-- Opening Marker --
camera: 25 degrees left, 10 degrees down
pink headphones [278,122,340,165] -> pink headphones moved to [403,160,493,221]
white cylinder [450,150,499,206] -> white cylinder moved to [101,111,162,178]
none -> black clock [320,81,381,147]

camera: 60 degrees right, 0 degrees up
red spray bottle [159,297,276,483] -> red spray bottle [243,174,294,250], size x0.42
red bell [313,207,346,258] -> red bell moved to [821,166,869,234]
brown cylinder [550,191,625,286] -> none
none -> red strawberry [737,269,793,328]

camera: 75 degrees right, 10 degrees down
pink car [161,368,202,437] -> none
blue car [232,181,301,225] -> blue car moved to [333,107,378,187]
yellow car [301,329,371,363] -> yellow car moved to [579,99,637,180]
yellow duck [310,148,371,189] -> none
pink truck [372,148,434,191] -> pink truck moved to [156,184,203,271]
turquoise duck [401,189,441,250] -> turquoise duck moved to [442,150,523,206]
-- Closing Marker --
-- Opening Marker --
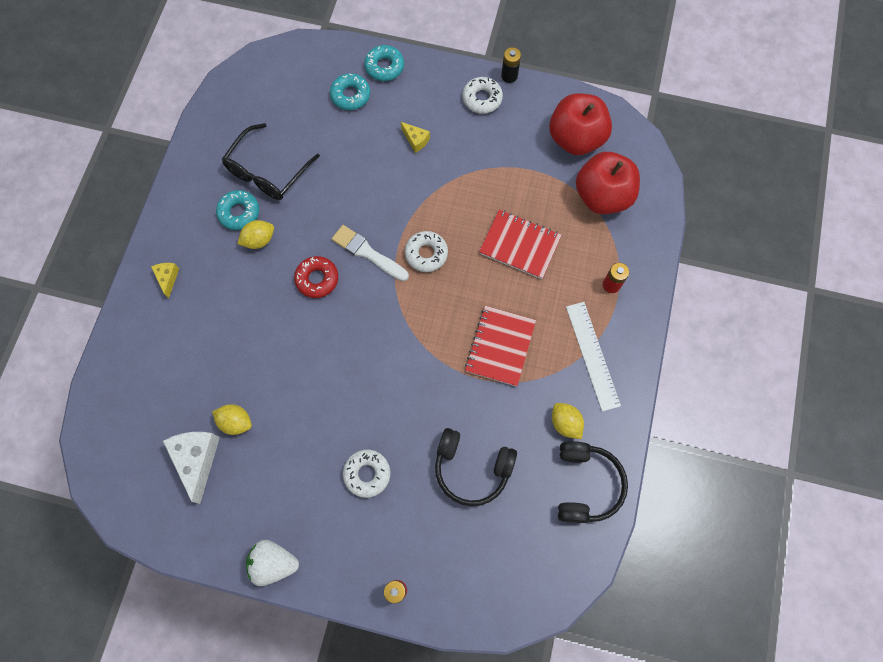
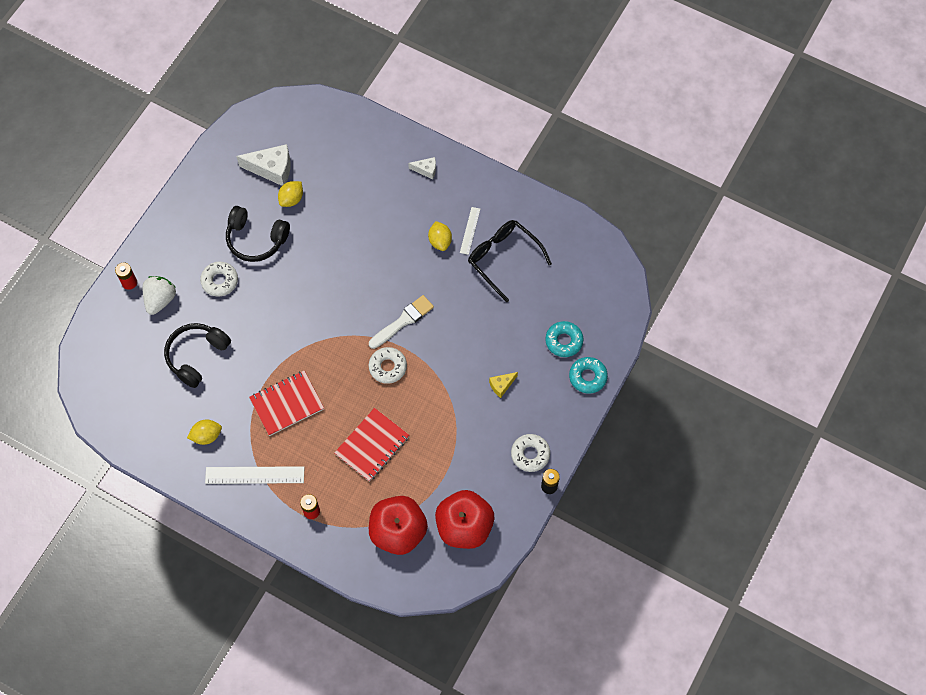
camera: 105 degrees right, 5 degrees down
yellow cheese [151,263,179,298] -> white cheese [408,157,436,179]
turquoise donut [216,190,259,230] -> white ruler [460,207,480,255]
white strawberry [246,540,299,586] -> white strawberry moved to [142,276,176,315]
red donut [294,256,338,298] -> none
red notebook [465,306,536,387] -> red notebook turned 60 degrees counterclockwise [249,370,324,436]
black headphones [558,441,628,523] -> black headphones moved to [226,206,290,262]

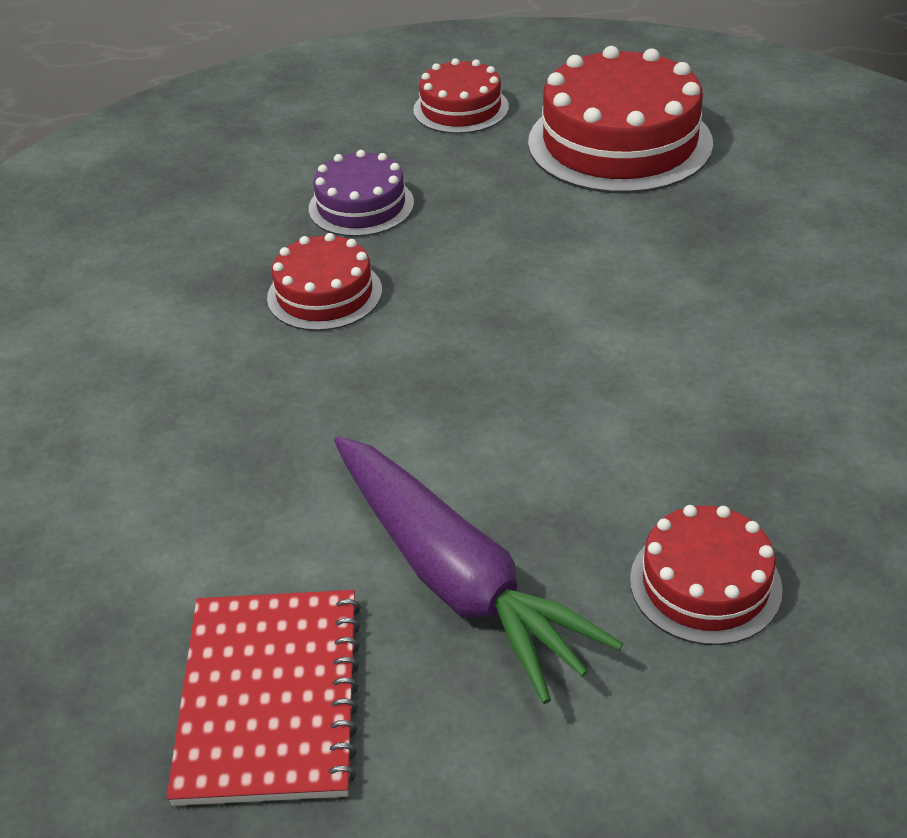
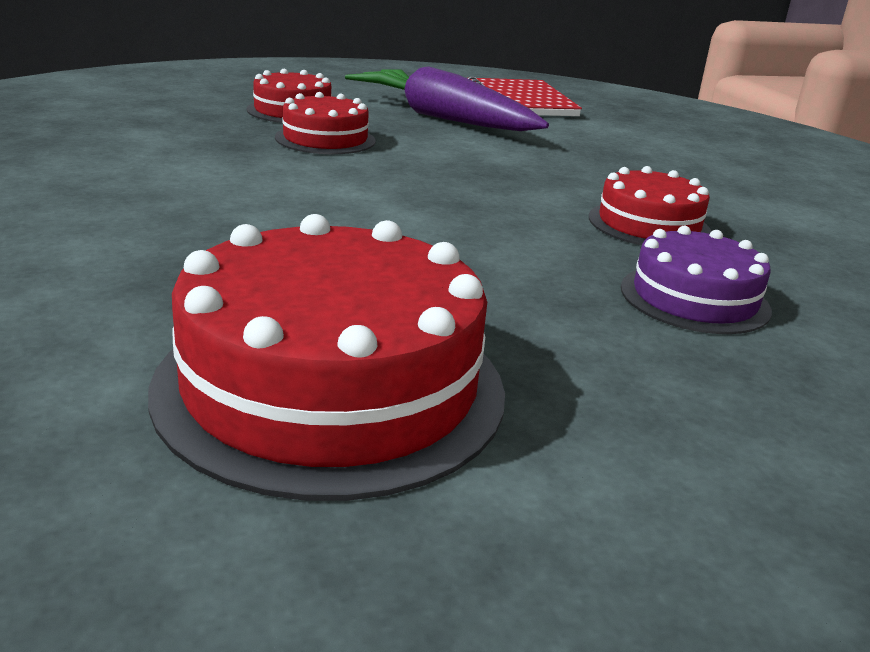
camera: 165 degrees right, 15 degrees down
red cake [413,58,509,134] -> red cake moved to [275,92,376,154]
-- Closing Marker --
» Prompt: With the pictures omitted, print the lines above exactly, beginning at the line with "turquoise donut [216,190,259,230]" and going on through the line with "red cake [413,58,509,134]".

» Answer box:
turquoise donut [216,190,259,230] -> white ruler [460,207,480,255]
white strawberry [246,540,299,586] -> white strawberry moved to [142,276,176,315]
red donut [294,256,338,298] -> none
red notebook [465,306,536,387] -> red notebook turned 60 degrees counterclockwise [249,370,324,436]
black headphones [558,441,628,523] -> black headphones moved to [226,206,290,262]

camera: 165 degrees right, 15 degrees down
red cake [413,58,509,134] -> red cake moved to [275,92,376,154]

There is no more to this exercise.